→ Do this: Output the listing below line for line, changing nothing.
** begin Available data **
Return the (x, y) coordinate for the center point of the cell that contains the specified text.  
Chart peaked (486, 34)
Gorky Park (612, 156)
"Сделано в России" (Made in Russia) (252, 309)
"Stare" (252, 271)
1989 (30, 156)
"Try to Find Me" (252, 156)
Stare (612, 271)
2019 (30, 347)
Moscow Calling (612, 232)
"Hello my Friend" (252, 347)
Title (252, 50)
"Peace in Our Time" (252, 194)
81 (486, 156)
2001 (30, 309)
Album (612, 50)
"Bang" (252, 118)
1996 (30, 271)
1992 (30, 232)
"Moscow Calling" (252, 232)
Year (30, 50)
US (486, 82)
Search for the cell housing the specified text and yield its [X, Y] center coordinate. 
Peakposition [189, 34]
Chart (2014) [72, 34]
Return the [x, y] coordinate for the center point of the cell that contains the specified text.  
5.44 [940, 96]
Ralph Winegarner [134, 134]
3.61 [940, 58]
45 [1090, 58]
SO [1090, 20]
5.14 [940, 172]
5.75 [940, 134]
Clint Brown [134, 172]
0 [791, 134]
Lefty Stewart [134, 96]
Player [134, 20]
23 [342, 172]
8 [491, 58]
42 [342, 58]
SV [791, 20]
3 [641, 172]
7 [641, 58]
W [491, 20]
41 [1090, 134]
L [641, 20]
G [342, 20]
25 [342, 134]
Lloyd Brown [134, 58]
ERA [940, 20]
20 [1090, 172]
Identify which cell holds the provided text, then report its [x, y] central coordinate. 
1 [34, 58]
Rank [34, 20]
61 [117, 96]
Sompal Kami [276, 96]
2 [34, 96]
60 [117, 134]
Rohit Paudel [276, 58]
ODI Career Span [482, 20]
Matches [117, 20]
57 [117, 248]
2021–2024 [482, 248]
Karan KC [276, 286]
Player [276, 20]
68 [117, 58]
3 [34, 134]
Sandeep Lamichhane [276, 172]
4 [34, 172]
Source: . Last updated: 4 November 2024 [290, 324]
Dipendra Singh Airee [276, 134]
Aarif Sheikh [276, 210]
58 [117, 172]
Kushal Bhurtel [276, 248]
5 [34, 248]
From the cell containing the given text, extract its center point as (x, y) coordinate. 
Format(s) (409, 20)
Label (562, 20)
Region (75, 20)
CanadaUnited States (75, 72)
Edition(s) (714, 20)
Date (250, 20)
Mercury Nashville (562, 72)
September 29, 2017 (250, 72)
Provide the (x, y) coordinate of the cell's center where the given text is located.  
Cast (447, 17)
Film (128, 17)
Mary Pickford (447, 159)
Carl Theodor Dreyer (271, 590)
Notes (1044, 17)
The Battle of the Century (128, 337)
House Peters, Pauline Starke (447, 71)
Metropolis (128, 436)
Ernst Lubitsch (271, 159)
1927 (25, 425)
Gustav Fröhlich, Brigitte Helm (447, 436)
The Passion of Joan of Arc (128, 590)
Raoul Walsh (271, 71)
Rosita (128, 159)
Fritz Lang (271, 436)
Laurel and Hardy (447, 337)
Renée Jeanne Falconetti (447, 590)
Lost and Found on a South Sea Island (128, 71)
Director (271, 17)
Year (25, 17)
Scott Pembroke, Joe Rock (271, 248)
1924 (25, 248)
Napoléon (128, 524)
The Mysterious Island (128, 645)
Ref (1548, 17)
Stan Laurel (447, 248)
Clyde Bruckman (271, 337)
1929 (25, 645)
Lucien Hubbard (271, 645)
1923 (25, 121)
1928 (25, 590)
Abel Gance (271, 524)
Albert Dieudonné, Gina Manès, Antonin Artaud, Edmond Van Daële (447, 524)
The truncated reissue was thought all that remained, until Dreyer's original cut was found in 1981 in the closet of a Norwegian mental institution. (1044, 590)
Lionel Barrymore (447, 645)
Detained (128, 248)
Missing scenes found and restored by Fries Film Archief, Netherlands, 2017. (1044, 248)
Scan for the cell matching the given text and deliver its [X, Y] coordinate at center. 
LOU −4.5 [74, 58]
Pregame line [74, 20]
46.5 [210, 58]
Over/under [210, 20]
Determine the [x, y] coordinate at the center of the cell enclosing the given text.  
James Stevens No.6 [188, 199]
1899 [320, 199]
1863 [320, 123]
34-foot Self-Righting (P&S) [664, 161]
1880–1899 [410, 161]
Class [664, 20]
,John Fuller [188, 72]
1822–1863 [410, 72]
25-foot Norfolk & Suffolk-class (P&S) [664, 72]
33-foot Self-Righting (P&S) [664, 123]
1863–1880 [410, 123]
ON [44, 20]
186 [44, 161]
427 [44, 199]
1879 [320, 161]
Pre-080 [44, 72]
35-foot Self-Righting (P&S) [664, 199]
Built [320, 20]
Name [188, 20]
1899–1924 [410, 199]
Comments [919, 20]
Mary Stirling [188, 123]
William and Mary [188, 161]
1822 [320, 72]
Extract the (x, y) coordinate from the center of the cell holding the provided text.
** end Available data **
→ Answer to the task:
Return the (x, y) coordinate for the center point of the cell that contains the specified text.  
Chart peaked (486, 34)
Gorky Park (612, 156)
"Сделано в России" (Made in Russia) (252, 309)
"Stare" (252, 271)
1989 (30, 156)
"Try to Find Me" (252, 156)
Stare (612, 271)
2019 (30, 347)
Moscow Calling (612, 232)
"Hello my Friend" (252, 347)
Title (252, 50)
"Peace in Our Time" (252, 194)
81 (486, 156)
2001 (30, 309)
Album (612, 50)
"Bang" (252, 118)
1996 (30, 271)
1992 (30, 232)
"Moscow Calling" (252, 232)
Year (30, 50)
US (486, 82)
Search for the cell housing the specified text and yield its [X, Y] center coordinate. 
Peakposition [189, 34]
Chart (2014) [72, 34]
Return the [x, y] coordinate for the center point of the cell that contains the specified text.  
5.44 [940, 96]
Ralph Winegarner [134, 134]
3.61 [940, 58]
45 [1090, 58]
SO [1090, 20]
5.14 [940, 172]
5.75 [940, 134]
Clint Brown [134, 172]
0 [791, 134]
Lefty Stewart [134, 96]
Player [134, 20]
23 [342, 172]
8 [491, 58]
42 [342, 58]
SV [791, 20]
3 [641, 172]
7 [641, 58]
W [491, 20]
41 [1090, 134]
L [641, 20]
G [342, 20]
25 [342, 134]
Lloyd Brown [134, 58]
ERA [940, 20]
20 [1090, 172]
Identify which cell holds the provided text, then report its [x, y] central coordinate. 
1 [34, 58]
Rank [34, 20]
61 [117, 96]
Sompal Kami [276, 96]
2 [34, 96]
60 [117, 134]
Rohit Paudel [276, 58]
ODI Career Span [482, 20]
Matches [117, 20]
57 [117, 248]
2021–2024 [482, 248]
Karan KC [276, 286]
Player [276, 20]
68 [117, 58]
3 [34, 134]
Sandeep Lamichhane [276, 172]
4 [34, 172]
Source: . Last updated: 4 November 2024 [290, 324]
Dipendra Singh Airee [276, 134]
Aarif Sheikh [276, 210]
58 [117, 172]
Kushal Bhurtel [276, 248]
5 [34, 248]
From the cell containing the given text, extract its center point as (x, y) coordinate. 
Format(s) (409, 20)
Label (562, 20)
Region (75, 20)
CanadaUnited States (75, 72)
Edition(s) (714, 20)
Date (250, 20)
Mercury Nashville (562, 72)
September 29, 2017 (250, 72)
Provide the (x, y) coordinate of the cell's center where the given text is located.  
Cast (447, 17)
Film (128, 17)
Mary Pickford (447, 159)
Carl Theodor Dreyer (271, 590)
Notes (1044, 17)
The Battle of the Century (128, 337)
House Peters, Pauline Starke (447, 71)
Metropolis (128, 436)
Ernst Lubitsch (271, 159)
1927 (25, 425)
Gustav Fröhlich, Brigitte Helm (447, 436)
The Passion of Joan of Arc (128, 590)
Raoul Walsh (271, 71)
Rosita (128, 159)
Fritz Lang (271, 436)
Laurel and Hardy (447, 337)
Renée Jeanne Falconetti (447, 590)
Lost and Found on a South Sea Island (128, 71)
Director (271, 17)
Year (25, 17)
Scott Pembroke, Joe Rock (271, 248)
1924 (25, 248)
Napoléon (128, 524)
The Mysterious Island (128, 645)
Ref (1548, 17)
Stan Laurel (447, 248)
Clyde Bruckman (271, 337)
1929 (25, 645)
Lucien Hubbard (271, 645)
1923 (25, 121)
1928 (25, 590)
Abel Gance (271, 524)
Albert Dieudonné, Gina Manès, Antonin Artaud, Edmond Van Daële (447, 524)
The truncated reissue was thought all that remained, until Dreyer's original cut was found in 1981 in the closet of a Norwegian mental institution. (1044, 590)
Lionel Barrymore (447, 645)
Detained (128, 248)
Missing scenes found and restored by Fries Film Archief, Netherlands, 2017. (1044, 248)
Scan for the cell matching the given text and deliver its [X, Y] coordinate at center. 
LOU −4.5 [74, 58]
Pregame line [74, 20]
46.5 [210, 58]
Over/under [210, 20]
Determine the [x, y] coordinate at the center of the cell enclosing the given text.  
James Stevens No.6 [188, 199]
1899 [320, 199]
1863 [320, 123]
34-foot Self-Righting (P&S) [664, 161]
1880–1899 [410, 161]
Class [664, 20]
,John Fuller [188, 72]
1822–1863 [410, 72]
25-foot Norfolk & Suffolk-class (P&S) [664, 72]
33-foot Self-Righting (P&S) [664, 123]
1863–1880 [410, 123]
ON [44, 20]
186 [44, 161]
427 [44, 199]
1879 [320, 161]
Pre-080 [44, 72]
35-foot Self-Righting (P&S) [664, 199]
Built [320, 20]
Name [188, 20]
1899–1924 [410, 199]
Comments [919, 20]
Mary Stirling [188, 123]
William and Mary [188, 161]
1822 [320, 72]
Extract the (x, y) coordinate from the center of the cell holding the provided text.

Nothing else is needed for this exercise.